**WORK ORDER**
Please return every line below that contains the string "yellow".
[EXERCISE DATA Boundary: Start]
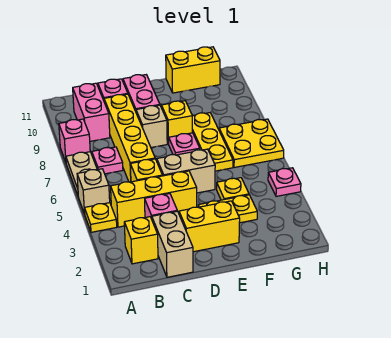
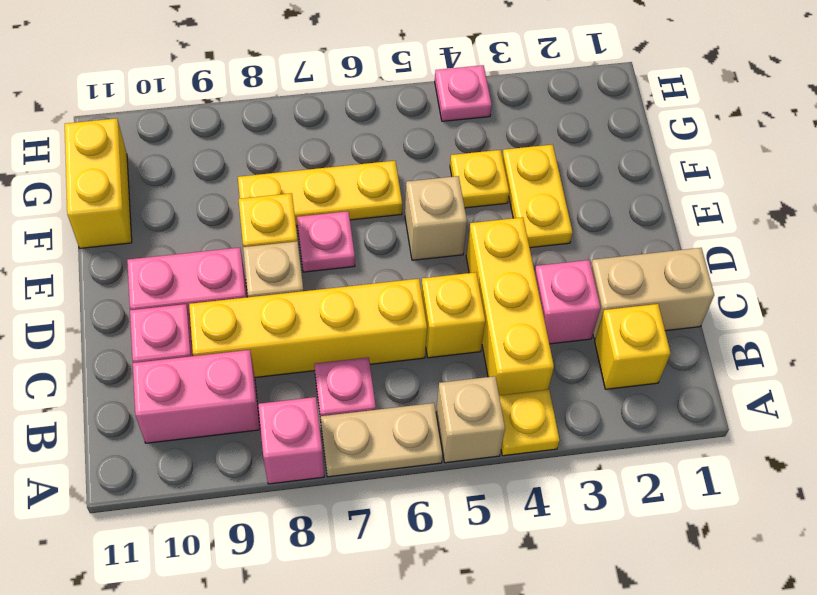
yellow brick D2:E2 level 1 -> none
tan brick D5:E5 level 1 -> tan brick E5 level 1
yellow plate G6:H7 level 1 -> none

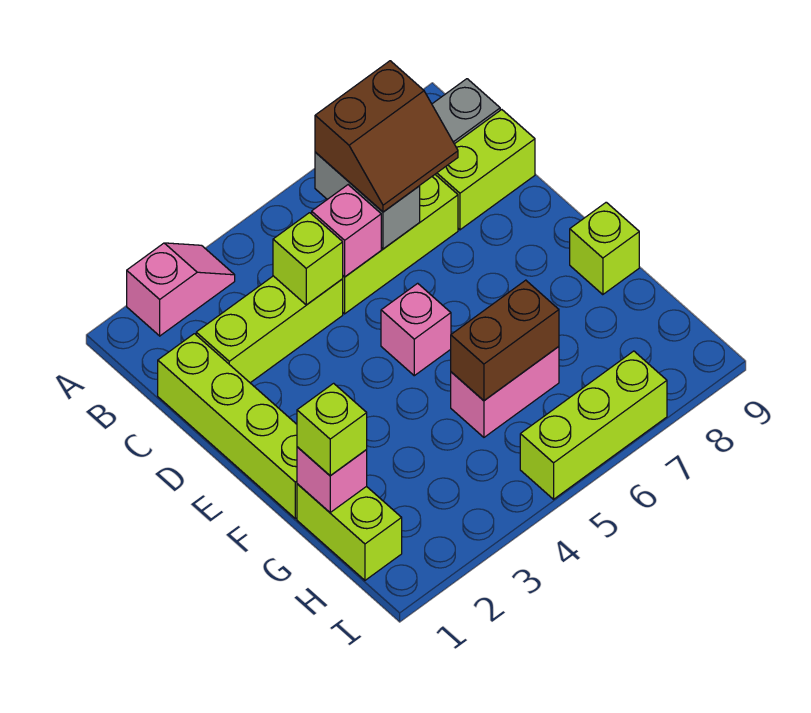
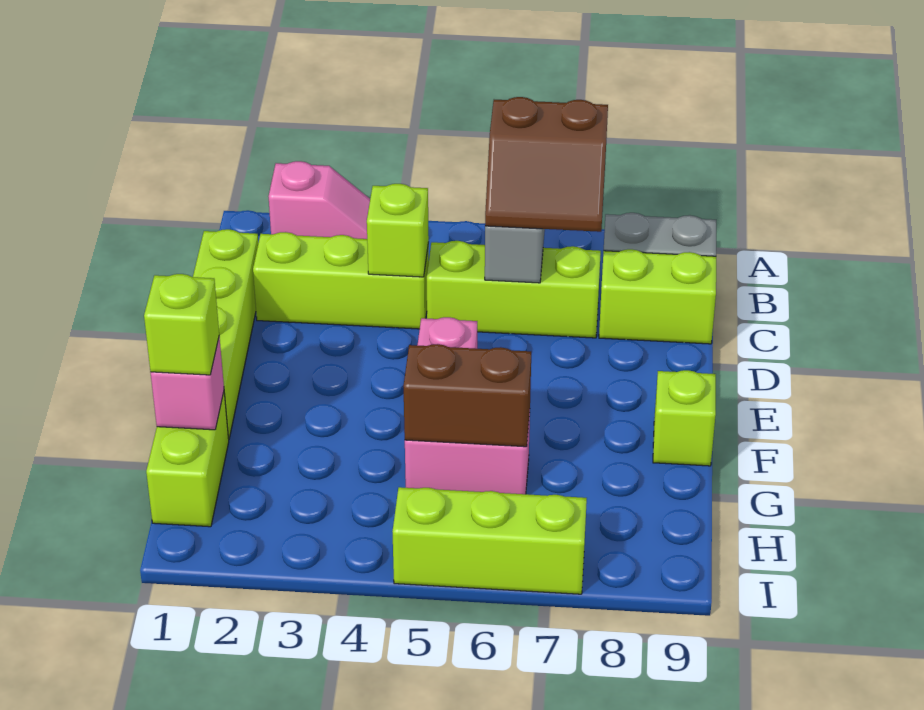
pink brick C5 level 2 -> none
[EXERCISE DATA Boundary: End]
**TASK RESULT**
yellow brick D2:E2 level 1 -> none
yellow plate G6:H7 level 1 -> none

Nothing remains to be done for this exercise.